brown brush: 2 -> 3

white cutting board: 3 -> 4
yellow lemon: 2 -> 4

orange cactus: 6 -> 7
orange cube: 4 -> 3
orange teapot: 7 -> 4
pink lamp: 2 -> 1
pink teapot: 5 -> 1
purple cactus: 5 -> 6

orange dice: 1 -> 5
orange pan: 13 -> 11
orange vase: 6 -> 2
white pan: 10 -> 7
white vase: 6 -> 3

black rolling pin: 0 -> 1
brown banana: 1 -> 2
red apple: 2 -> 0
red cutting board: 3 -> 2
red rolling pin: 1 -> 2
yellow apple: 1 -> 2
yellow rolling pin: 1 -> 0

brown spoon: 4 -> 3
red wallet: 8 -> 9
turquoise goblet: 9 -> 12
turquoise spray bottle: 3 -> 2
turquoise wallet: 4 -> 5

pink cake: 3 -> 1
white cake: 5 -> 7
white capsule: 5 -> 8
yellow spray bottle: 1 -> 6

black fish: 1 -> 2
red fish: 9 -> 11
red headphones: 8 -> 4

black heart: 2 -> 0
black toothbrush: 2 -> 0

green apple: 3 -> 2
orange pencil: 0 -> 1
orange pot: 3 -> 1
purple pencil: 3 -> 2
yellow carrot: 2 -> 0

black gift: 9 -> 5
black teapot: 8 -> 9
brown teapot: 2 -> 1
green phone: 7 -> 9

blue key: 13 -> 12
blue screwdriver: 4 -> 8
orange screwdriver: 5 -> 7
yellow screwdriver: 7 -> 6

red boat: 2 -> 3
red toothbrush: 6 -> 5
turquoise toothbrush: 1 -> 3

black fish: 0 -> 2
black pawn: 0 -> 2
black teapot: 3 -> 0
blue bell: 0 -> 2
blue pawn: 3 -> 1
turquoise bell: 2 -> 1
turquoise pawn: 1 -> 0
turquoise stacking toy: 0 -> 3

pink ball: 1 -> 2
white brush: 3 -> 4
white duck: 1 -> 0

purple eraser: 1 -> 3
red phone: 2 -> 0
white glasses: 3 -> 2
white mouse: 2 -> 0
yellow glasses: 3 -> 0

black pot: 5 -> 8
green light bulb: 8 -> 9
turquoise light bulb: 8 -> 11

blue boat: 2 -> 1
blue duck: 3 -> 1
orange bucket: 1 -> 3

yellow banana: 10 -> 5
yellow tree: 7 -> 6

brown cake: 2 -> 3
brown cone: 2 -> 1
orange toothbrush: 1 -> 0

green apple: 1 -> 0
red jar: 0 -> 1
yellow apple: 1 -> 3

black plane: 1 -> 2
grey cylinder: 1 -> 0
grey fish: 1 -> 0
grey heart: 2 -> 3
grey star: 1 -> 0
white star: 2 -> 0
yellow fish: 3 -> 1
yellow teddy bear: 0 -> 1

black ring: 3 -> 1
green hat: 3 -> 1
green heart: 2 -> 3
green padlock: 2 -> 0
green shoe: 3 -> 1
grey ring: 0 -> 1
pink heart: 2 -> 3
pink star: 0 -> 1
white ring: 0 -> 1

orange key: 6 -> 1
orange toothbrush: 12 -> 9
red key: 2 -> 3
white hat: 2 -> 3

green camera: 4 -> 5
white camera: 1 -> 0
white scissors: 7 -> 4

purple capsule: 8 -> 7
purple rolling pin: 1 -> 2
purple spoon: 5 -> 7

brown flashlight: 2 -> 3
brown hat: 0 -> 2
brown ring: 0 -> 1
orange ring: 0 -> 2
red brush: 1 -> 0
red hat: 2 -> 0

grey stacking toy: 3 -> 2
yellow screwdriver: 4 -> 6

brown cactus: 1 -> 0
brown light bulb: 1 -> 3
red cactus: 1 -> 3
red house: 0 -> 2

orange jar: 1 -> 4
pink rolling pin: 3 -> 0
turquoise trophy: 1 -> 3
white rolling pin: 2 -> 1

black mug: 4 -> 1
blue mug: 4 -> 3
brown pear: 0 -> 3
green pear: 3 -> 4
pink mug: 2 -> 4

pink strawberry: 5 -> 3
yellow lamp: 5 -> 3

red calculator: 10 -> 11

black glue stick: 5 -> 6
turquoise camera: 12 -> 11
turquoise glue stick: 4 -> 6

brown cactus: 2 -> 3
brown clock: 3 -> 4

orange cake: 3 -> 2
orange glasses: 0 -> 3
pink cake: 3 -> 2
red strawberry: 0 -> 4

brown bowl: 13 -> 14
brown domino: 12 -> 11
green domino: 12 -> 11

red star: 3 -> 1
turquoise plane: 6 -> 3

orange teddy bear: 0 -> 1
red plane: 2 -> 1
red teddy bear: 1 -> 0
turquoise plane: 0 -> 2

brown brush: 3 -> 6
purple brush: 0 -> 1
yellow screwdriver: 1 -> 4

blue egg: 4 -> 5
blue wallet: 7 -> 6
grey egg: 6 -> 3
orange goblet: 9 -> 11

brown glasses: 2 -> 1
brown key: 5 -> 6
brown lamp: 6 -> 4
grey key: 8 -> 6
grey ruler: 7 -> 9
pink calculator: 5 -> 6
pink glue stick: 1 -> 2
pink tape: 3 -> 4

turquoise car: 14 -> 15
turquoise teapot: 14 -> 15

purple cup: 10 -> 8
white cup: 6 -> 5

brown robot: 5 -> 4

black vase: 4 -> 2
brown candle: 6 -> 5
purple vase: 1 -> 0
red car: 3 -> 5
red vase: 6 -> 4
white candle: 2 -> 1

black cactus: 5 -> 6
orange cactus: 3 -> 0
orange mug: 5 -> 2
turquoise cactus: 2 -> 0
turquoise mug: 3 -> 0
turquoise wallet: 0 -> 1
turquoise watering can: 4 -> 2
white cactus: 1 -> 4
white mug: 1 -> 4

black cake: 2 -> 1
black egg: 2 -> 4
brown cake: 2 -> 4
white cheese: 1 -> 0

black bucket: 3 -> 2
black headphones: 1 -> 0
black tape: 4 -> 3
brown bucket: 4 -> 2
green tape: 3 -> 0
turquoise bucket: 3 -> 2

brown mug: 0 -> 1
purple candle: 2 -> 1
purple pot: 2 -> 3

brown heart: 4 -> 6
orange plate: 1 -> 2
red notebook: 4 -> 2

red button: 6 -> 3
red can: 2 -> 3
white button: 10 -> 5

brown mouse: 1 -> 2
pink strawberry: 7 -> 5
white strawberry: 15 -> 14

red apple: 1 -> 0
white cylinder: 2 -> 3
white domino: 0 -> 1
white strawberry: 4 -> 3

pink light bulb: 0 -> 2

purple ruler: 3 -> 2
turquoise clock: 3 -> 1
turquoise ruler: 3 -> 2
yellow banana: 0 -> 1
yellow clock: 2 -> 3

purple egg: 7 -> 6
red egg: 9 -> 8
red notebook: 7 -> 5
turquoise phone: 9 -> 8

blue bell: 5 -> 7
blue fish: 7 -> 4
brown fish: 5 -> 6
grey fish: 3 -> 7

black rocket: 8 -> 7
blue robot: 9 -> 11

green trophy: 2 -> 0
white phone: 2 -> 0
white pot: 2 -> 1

__INSTRUCTIONS FOR THE TASK__
Counting the lines of the material that hold the string "bottle", state the total and nothing besides.

__FINAL ANSWER__
2